Exercise directions: All entries are to be transcribed verbatim, but images are not carried over.

Exercise materials:

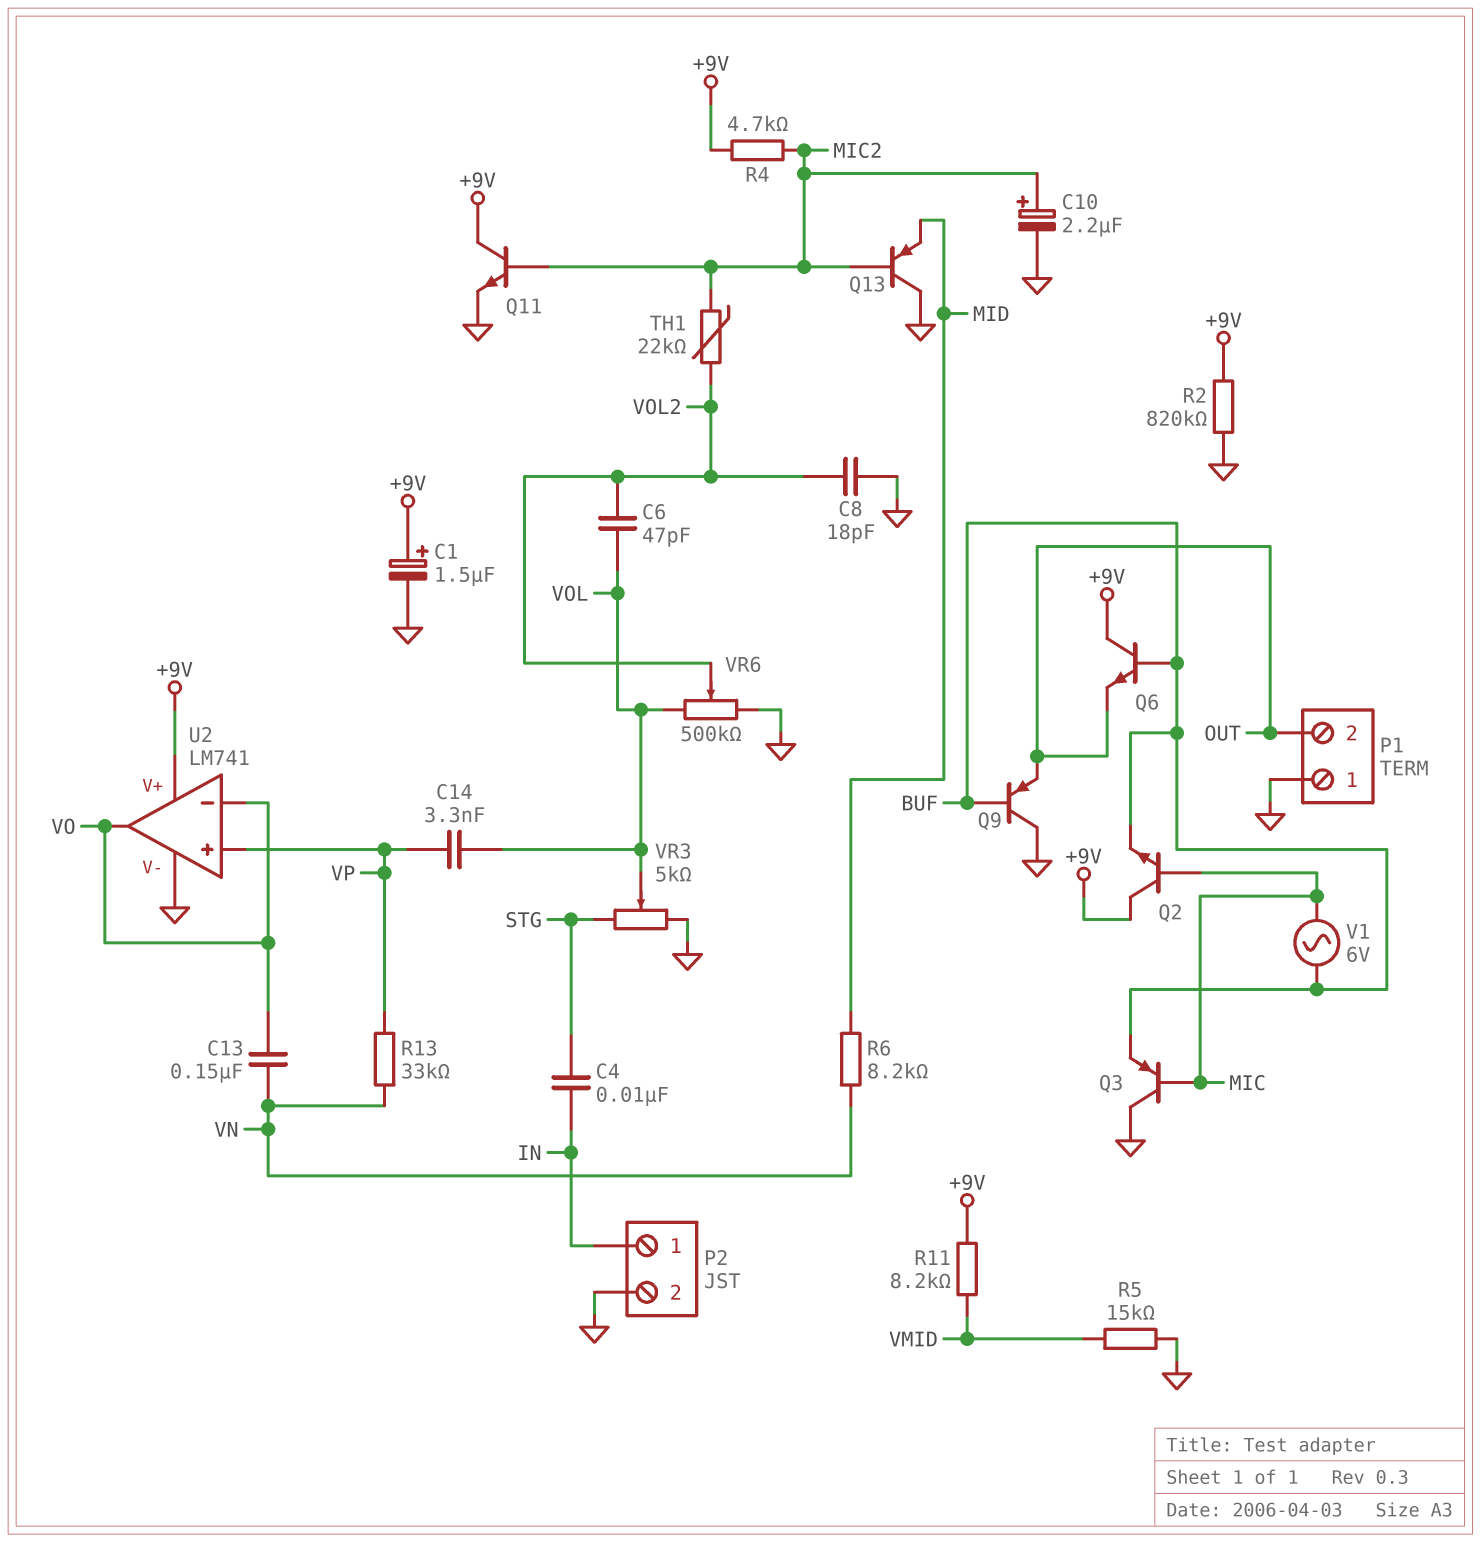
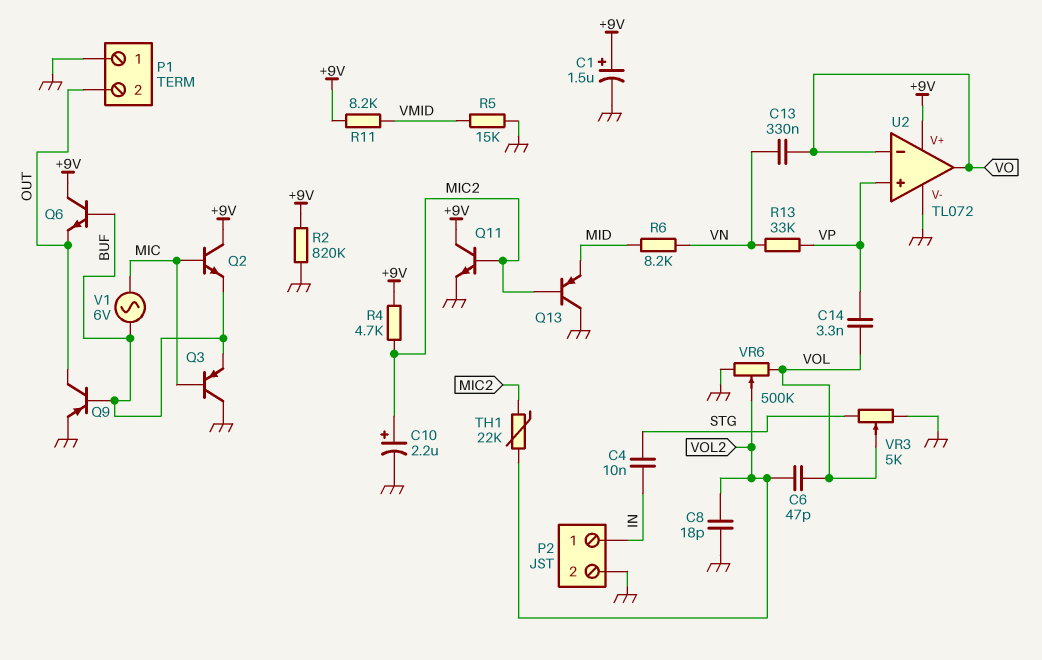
C13: 150nF (VN, VO) -> 330nF (VN, VO)
Q9: PNP (B BUF, C GND, E OUT) -> PNP (B BUF, C OUT, E GND)
U2: LM741 -> TL072

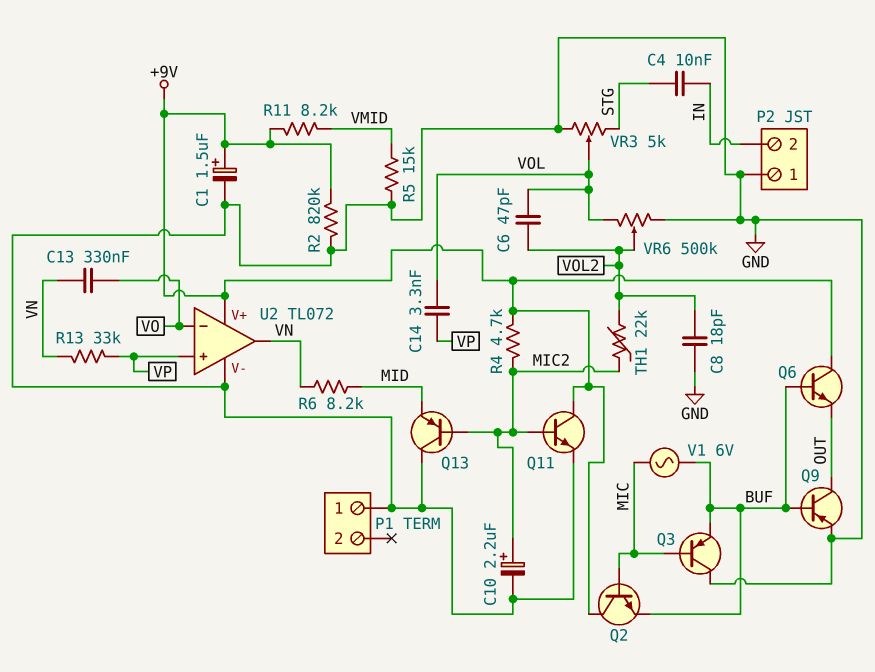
P1 pin 2: OUT -> none
P2 pin 1: IN -> GND
P2 pin 2: GND -> IN
U2 pin out: VO -> VN

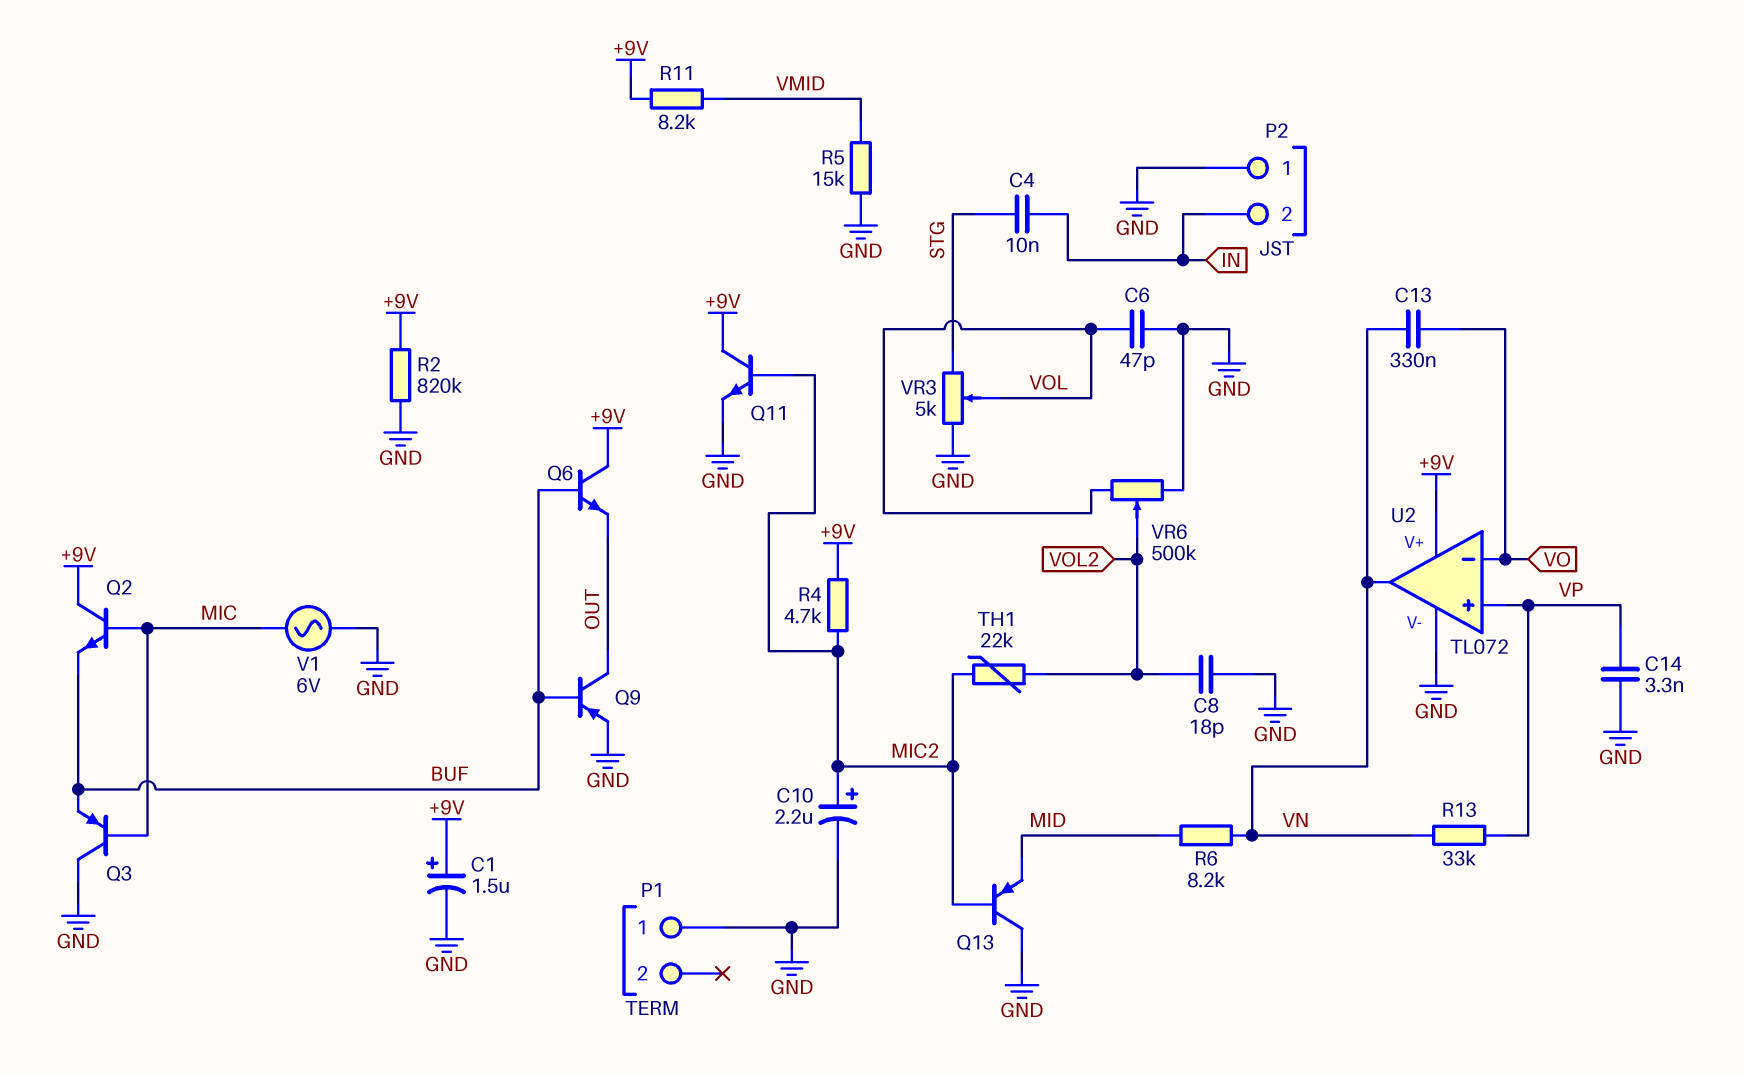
C6: 47pF (VOL, VOL2) -> 47pF (GND, VOL)
C14: 3.3nF (VOL, VP) -> 3.3nF (GND, VP)
V1: AC 6V (BUF, MIC) -> AC 6V (GND, MIC)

Answer:
C13: 150nF (VN, VO) -> 330nF (VN, VO)
Q9: PNP (B BUF, C GND, E OUT) -> PNP (B BUF, C OUT, E GND)
U2: LM741 -> TL072

P1 pin 2: OUT -> none
P2 pin 1: IN -> GND
P2 pin 2: GND -> IN
U2 pin out: VO -> VN

C6: 47pF (VOL, VOL2) -> 47pF (GND, VOL)
C14: 3.3nF (VOL, VP) -> 3.3nF (GND, VP)
V1: AC 6V (BUF, MIC) -> AC 6V (GND, MIC)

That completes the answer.